Work task: Somewhere below is a line with "none -> white marker [650,173,685,231]" and, later, a line with "camera: 160 degrees left, 10 degrees down"; repeat those two lines and all the lines between them, exactly as they are.

Saved data entries:
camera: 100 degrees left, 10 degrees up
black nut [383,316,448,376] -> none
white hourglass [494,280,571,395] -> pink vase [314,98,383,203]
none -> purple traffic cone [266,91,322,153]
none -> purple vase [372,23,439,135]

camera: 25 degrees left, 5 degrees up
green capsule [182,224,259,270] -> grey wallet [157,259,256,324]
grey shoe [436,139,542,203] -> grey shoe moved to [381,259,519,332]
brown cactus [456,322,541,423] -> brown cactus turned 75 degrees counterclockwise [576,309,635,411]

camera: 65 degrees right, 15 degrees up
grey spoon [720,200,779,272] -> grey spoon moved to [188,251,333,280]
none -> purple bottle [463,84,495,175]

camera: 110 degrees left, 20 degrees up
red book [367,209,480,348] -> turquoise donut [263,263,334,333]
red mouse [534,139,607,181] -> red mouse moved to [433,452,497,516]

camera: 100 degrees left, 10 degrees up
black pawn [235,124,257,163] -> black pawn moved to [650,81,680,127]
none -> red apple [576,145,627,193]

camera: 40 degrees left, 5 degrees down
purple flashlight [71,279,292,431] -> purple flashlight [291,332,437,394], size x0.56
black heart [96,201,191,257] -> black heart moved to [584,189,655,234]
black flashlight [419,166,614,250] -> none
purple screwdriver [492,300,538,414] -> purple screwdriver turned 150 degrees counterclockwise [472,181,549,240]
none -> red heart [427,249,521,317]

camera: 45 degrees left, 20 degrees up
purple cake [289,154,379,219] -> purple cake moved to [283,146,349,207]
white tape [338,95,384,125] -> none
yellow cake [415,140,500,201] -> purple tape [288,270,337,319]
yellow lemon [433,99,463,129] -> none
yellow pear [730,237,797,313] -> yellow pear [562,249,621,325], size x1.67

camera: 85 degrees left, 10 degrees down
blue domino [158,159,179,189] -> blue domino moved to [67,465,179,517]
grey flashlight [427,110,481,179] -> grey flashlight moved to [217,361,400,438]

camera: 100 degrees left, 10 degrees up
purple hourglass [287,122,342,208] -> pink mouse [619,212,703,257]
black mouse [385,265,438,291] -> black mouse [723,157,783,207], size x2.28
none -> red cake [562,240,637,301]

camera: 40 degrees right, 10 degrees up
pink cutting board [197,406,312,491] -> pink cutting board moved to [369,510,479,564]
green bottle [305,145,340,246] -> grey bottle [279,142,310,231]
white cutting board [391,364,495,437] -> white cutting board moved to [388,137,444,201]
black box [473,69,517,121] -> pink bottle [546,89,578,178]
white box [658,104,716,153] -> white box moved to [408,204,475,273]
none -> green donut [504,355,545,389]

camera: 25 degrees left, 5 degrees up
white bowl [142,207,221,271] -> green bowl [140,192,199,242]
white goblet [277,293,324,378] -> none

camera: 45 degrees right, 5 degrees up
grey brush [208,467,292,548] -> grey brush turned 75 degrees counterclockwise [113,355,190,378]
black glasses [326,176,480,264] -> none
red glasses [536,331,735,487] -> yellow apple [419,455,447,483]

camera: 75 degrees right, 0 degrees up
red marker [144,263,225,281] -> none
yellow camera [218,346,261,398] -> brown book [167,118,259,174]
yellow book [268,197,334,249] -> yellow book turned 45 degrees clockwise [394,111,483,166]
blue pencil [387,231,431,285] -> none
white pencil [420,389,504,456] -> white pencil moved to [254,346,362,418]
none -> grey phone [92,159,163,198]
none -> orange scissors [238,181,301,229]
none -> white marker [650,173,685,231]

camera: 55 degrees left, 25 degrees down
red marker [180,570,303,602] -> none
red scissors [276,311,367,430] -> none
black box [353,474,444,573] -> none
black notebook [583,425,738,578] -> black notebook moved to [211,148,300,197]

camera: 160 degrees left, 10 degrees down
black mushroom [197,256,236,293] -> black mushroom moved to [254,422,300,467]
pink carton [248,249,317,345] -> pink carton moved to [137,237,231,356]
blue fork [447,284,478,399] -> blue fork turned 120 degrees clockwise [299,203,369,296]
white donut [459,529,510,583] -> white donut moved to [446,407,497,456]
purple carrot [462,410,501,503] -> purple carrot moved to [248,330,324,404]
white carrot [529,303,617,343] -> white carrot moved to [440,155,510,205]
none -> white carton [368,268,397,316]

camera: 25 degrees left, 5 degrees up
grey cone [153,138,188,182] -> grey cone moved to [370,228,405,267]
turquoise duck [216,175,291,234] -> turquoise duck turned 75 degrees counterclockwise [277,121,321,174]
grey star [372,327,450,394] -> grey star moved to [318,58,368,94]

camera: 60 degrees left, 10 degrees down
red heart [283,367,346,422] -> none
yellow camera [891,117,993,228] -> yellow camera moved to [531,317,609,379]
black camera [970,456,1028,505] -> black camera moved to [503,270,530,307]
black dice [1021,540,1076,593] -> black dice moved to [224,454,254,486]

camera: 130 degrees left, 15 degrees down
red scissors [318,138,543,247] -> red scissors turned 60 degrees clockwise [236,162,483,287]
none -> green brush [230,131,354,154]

Response box:
none -> white marker [650,173,685,231]

camera: 55 degrees left, 25 degrees down
red marker [180,570,303,602] -> none
red scissors [276,311,367,430] -> none
black box [353,474,444,573] -> none
black notebook [583,425,738,578] -> black notebook moved to [211,148,300,197]

camera: 160 degrees left, 10 degrees down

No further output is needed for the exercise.